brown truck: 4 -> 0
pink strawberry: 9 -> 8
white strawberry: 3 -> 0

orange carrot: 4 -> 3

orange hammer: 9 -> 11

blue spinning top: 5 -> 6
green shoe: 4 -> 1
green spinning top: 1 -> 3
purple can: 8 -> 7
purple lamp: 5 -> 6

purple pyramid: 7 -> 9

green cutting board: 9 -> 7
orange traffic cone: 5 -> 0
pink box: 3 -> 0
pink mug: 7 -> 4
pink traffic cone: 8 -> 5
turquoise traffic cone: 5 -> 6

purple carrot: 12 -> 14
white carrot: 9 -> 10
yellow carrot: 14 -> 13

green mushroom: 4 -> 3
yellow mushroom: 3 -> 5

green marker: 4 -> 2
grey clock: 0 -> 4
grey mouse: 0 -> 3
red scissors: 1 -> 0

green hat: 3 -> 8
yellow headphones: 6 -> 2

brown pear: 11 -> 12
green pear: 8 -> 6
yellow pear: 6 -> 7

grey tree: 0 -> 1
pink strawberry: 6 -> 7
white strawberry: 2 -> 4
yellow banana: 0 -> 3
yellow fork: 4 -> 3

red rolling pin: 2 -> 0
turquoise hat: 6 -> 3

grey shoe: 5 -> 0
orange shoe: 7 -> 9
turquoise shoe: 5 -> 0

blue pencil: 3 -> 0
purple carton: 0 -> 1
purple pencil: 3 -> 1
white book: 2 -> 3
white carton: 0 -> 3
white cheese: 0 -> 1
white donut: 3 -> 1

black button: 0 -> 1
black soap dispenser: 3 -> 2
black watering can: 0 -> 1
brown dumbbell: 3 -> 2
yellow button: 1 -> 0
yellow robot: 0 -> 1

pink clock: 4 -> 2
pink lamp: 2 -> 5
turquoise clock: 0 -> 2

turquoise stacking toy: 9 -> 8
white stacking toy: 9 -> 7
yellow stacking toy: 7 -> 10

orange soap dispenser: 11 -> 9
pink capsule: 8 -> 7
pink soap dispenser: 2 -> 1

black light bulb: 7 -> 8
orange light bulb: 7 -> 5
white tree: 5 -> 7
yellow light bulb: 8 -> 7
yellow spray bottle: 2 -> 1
────────────────────
* _ACTIVITY_
Copy the line containing "purple carton: 0 -> 1" and every line after it, through the last line of the records. Include nothing else.

* _WRITTEN ANSWER_
purple carton: 0 -> 1
purple pencil: 3 -> 1
white book: 2 -> 3
white carton: 0 -> 3
white cheese: 0 -> 1
white donut: 3 -> 1

black button: 0 -> 1
black soap dispenser: 3 -> 2
black watering can: 0 -> 1
brown dumbbell: 3 -> 2
yellow button: 1 -> 0
yellow robot: 0 -> 1

pink clock: 4 -> 2
pink lamp: 2 -> 5
turquoise clock: 0 -> 2

turquoise stacking toy: 9 -> 8
white stacking toy: 9 -> 7
yellow stacking toy: 7 -> 10

orange soap dispenser: 11 -> 9
pink capsule: 8 -> 7
pink soap dispenser: 2 -> 1

black light bulb: 7 -> 8
orange light bulb: 7 -> 5
white tree: 5 -> 7
yellow light bulb: 8 -> 7
yellow spray bottle: 2 -> 1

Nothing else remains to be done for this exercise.